## Stored rows
-=-=-=-=-

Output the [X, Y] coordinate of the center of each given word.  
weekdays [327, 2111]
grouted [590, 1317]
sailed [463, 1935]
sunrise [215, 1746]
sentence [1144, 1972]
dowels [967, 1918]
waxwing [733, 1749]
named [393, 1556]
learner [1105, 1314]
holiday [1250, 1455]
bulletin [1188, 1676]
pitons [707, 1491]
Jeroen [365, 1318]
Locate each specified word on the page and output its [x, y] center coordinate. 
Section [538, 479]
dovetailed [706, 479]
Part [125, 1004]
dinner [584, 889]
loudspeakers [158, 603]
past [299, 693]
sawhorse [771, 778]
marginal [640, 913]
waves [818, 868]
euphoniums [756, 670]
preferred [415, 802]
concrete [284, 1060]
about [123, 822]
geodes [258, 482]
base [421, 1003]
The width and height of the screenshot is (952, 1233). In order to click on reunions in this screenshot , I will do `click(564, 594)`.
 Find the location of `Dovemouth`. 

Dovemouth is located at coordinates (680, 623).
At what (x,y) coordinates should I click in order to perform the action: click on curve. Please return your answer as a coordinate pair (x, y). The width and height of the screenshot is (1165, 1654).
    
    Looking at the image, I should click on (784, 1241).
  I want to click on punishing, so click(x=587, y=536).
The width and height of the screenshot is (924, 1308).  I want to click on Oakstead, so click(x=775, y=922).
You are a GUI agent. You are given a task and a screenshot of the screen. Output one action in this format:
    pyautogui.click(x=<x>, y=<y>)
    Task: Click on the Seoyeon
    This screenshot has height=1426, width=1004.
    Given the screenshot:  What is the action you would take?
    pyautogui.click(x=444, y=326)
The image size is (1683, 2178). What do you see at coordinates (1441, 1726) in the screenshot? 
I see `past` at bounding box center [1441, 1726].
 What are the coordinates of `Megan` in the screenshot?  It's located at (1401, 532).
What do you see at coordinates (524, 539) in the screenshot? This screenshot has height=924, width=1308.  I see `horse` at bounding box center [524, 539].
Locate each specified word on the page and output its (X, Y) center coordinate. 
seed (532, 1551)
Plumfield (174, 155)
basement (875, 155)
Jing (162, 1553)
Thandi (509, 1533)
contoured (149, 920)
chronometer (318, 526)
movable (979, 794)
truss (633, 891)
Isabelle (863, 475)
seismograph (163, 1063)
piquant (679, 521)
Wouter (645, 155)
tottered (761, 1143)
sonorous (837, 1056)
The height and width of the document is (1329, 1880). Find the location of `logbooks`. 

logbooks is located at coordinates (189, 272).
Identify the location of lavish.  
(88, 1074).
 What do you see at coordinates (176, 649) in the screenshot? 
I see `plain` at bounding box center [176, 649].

-=-=-=-=-

## What to do
Quote verbatim the part of the entries that begins with the line containing "tottered (761, 1143)" and continues through the end of the entries, including both of those boundary lines.

## Final result
tottered (761, 1143)
sonorous (837, 1056)
The height and width of the document is (1329, 1880). Find the location of `logbooks`. 

logbooks is located at coordinates (189, 272).
Identify the location of lavish.  
(88, 1074).
 What do you see at coordinates (176, 649) in the screenshot? 
I see `plain` at bounding box center [176, 649].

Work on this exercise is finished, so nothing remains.